Locate every line in the listing below that contains the string "kern" and copy each of those lines in full. The match is case-sensitive.

### ENTRIES
========

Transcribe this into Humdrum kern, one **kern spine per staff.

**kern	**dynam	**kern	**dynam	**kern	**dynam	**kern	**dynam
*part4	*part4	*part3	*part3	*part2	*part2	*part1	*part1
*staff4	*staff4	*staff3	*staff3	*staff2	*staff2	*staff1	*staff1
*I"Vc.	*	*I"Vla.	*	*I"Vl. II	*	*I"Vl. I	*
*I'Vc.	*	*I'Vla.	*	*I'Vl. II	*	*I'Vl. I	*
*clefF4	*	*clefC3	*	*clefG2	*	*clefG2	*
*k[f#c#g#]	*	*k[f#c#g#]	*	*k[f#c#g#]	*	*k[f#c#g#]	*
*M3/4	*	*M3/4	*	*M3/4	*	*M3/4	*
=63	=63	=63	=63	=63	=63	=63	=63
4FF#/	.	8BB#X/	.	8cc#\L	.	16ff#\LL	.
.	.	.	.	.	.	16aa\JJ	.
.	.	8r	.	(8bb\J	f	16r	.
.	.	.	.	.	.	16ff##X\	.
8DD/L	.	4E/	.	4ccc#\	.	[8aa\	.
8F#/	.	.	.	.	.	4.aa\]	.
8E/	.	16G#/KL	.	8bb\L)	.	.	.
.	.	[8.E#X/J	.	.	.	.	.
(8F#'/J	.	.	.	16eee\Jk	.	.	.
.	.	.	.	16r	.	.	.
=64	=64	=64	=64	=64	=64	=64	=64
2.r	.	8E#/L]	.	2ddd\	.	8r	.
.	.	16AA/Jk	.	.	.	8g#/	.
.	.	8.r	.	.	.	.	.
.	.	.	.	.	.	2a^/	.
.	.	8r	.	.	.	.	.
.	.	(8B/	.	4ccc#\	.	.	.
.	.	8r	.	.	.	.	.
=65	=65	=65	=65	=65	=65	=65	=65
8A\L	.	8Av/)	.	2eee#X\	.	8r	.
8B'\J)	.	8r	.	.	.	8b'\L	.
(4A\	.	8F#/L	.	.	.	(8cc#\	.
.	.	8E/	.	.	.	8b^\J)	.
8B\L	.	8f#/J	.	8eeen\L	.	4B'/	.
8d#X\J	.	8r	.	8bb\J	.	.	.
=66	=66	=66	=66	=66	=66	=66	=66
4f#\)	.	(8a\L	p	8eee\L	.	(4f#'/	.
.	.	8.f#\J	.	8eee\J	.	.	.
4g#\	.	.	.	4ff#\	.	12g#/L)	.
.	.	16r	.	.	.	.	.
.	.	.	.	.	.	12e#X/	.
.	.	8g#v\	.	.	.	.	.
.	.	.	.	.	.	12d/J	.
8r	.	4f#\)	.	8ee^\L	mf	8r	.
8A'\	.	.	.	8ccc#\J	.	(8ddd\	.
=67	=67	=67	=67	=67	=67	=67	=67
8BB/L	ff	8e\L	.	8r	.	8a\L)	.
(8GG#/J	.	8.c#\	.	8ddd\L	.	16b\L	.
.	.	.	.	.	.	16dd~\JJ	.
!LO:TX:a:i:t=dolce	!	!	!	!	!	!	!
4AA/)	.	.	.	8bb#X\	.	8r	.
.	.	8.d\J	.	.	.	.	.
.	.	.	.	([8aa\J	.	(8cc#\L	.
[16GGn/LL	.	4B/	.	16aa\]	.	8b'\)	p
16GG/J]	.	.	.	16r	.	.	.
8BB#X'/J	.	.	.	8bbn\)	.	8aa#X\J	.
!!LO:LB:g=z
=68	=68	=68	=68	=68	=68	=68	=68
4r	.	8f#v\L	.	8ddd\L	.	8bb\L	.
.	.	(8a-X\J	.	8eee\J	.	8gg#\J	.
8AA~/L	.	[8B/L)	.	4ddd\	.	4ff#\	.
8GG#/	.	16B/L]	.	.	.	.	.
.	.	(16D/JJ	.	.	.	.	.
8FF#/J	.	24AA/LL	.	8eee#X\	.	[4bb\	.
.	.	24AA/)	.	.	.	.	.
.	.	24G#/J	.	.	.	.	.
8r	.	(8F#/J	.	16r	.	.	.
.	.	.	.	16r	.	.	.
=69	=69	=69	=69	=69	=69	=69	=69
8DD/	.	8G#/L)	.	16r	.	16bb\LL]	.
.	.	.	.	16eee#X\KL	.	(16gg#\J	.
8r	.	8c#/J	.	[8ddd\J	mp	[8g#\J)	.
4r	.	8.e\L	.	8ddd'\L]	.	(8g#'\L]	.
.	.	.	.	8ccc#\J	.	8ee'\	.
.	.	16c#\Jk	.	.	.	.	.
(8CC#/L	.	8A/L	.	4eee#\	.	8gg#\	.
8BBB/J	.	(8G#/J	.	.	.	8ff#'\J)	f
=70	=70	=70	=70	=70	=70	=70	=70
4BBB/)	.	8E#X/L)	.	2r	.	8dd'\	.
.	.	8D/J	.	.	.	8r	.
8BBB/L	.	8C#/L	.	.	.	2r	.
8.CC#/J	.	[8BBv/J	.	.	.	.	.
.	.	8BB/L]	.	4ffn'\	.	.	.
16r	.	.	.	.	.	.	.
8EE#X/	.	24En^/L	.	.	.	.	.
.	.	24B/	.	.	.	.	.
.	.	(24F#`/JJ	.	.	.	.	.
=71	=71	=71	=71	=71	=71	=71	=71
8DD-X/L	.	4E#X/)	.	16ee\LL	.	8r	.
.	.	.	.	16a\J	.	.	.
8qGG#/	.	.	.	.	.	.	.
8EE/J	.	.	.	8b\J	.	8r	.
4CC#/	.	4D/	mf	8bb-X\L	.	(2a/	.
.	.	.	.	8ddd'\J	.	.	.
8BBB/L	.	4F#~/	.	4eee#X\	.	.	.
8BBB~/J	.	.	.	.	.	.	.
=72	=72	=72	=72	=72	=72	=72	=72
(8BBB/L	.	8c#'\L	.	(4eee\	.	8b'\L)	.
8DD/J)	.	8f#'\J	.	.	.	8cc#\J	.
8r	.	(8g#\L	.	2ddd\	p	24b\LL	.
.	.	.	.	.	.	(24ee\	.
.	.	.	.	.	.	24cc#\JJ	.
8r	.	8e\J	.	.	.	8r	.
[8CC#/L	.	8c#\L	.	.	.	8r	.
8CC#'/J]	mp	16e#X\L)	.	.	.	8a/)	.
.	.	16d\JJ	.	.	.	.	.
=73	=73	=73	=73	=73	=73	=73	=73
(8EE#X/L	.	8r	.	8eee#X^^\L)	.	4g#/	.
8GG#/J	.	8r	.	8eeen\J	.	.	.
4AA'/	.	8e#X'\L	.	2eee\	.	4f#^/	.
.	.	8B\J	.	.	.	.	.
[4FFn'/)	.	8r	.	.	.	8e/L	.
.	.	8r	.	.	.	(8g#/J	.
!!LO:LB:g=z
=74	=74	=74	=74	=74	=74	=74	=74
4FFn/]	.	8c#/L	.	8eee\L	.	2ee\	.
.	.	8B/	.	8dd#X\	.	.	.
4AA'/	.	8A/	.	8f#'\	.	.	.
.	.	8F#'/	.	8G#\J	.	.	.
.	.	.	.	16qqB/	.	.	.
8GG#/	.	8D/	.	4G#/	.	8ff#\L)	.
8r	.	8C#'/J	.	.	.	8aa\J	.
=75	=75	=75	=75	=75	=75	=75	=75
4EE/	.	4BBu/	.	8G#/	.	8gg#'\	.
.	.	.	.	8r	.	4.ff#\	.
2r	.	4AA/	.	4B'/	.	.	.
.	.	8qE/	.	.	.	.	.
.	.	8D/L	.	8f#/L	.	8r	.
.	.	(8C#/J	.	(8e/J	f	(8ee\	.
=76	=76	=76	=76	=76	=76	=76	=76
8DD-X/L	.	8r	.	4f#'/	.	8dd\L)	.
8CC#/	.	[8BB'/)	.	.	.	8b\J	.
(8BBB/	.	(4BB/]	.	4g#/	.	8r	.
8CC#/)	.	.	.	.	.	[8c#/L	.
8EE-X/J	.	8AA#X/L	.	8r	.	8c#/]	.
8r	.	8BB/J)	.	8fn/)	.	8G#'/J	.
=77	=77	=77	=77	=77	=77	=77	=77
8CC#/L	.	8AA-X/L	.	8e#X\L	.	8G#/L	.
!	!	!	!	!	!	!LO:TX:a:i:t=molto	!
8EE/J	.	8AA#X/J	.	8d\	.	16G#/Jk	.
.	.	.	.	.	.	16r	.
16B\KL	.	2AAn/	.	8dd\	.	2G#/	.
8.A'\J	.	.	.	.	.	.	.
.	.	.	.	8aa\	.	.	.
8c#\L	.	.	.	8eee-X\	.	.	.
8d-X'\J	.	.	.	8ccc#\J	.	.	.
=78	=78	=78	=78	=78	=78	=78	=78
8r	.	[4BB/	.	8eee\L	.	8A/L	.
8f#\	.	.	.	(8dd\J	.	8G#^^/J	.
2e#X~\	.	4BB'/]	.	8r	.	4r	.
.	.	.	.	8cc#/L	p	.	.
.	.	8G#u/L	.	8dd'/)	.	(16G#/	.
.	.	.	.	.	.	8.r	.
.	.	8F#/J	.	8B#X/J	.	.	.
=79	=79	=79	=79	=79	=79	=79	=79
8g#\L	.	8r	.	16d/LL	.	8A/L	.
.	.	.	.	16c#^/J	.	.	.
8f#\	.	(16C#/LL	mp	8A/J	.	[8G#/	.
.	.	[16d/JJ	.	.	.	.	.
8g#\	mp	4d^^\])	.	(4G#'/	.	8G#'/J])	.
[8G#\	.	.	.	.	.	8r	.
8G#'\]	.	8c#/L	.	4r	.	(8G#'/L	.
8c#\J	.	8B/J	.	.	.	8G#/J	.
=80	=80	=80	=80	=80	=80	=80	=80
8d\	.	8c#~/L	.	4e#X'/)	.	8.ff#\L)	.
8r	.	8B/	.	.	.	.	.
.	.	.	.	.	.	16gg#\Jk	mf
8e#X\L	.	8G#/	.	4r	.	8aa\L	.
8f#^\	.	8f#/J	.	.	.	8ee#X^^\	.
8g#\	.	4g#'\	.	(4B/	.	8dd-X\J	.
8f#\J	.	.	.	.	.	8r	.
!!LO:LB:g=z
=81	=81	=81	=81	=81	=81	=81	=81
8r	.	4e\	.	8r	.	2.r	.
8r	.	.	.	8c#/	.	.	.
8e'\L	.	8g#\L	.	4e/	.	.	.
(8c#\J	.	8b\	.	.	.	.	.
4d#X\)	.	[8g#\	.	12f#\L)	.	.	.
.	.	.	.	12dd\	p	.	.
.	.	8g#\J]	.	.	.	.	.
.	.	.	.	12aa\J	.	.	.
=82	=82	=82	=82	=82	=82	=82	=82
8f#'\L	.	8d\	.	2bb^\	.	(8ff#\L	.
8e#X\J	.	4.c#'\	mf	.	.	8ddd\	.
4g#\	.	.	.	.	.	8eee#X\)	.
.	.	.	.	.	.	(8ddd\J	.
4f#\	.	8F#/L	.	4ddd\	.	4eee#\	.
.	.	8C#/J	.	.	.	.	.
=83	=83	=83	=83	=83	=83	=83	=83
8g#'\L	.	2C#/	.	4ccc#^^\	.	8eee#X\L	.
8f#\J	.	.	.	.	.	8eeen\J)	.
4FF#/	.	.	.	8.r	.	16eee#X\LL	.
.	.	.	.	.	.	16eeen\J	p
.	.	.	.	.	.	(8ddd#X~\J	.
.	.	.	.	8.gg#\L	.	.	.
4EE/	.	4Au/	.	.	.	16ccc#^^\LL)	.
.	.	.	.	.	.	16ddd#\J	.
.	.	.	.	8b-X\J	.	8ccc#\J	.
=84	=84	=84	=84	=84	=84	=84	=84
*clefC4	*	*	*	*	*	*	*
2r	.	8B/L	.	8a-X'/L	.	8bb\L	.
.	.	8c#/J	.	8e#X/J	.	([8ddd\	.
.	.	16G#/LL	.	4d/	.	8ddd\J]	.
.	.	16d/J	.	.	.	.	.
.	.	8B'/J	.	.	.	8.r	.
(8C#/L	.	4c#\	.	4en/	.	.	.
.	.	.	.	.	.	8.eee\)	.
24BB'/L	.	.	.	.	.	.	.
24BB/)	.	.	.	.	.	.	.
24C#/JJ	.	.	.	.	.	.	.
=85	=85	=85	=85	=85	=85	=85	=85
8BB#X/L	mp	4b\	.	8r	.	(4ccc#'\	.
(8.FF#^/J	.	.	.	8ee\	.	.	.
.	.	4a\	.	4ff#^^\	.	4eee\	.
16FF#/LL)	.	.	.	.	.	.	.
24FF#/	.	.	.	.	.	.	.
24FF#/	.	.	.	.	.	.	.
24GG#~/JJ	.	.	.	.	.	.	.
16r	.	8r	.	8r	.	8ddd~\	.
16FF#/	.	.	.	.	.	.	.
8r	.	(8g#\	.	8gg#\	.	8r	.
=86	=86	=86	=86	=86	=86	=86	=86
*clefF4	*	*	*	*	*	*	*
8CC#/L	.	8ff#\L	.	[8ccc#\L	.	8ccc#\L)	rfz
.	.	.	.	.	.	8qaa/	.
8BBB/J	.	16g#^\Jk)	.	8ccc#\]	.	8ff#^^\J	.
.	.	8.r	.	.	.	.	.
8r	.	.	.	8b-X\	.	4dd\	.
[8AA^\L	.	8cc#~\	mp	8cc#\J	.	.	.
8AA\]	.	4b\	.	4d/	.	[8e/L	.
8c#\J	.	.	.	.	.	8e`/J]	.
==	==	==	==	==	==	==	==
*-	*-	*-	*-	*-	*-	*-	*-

========

### FULL ANSWER
Transcribe this into Humdrum kern, one **kern spine per staff.
**kern	**dynam	**kern	**dynam	**kern	**dynam	**kern	**dynam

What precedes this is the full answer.